-- Extracted material follows --
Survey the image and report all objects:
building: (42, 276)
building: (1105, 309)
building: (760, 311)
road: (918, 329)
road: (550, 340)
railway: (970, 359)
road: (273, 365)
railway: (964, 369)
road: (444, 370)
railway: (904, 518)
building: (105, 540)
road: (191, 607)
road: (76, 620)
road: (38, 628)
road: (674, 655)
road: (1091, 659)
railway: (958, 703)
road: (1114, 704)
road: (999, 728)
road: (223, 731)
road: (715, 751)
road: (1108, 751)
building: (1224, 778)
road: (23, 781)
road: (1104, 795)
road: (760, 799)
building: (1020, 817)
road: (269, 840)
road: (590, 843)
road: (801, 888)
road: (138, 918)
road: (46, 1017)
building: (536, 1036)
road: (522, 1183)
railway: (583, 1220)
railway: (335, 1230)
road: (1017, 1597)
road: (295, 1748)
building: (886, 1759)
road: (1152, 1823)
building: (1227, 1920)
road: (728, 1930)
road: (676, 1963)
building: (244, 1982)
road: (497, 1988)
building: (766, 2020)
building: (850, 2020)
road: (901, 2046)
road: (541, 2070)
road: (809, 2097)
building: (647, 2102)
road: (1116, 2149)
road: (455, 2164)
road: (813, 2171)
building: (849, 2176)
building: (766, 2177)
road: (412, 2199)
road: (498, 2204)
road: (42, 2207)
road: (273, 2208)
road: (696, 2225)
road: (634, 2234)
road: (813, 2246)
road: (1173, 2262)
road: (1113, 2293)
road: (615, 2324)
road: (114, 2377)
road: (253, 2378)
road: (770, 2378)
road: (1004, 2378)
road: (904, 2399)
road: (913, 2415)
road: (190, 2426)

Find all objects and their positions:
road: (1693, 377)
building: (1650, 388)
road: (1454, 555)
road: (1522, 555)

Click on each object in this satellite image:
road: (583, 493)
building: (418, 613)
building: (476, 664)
-- Extracted material concluded --
Would you transcribe the entries above exactly as they appear?

## [Exercise output]
Survey the image and report all objects:
building: (42, 276)
building: (1105, 309)
building: (760, 311)
road: (918, 329)
road: (550, 340)
railway: (970, 359)
road: (273, 365)
railway: (964, 369)
road: (444, 370)
railway: (904, 518)
building: (105, 540)
road: (191, 607)
road: (76, 620)
road: (38, 628)
road: (674, 655)
road: (1091, 659)
railway: (958, 703)
road: (1114, 704)
road: (999, 728)
road: (223, 731)
road: (715, 751)
road: (1108, 751)
building: (1224, 778)
road: (23, 781)
road: (1104, 795)
road: (760, 799)
building: (1020, 817)
road: (269, 840)
road: (590, 843)
road: (801, 888)
road: (138, 918)
road: (46, 1017)
building: (536, 1036)
road: (522, 1183)
railway: (583, 1220)
railway: (335, 1230)
road: (1017, 1597)
road: (295, 1748)
building: (886, 1759)
road: (1152, 1823)
building: (1227, 1920)
road: (728, 1930)
road: (676, 1963)
building: (244, 1982)
road: (497, 1988)
building: (766, 2020)
building: (850, 2020)
road: (901, 2046)
road: (541, 2070)
road: (809, 2097)
building: (647, 2102)
road: (1116, 2149)
road: (455, 2164)
road: (813, 2171)
building: (849, 2176)
building: (766, 2177)
road: (412, 2199)
road: (498, 2204)
road: (42, 2207)
road: (273, 2208)
road: (696, 2225)
road: (634, 2234)
road: (813, 2246)
road: (1173, 2262)
road: (1113, 2293)
road: (615, 2324)
road: (114, 2377)
road: (253, 2378)
road: (770, 2378)
road: (1004, 2378)
road: (904, 2399)
road: (913, 2415)
road: (190, 2426)

Find all objects and their positions:
road: (1693, 377)
building: (1650, 388)
road: (1454, 555)
road: (1522, 555)

Click on each object in this satellite image:
road: (583, 493)
building: (418, 613)
building: (476, 664)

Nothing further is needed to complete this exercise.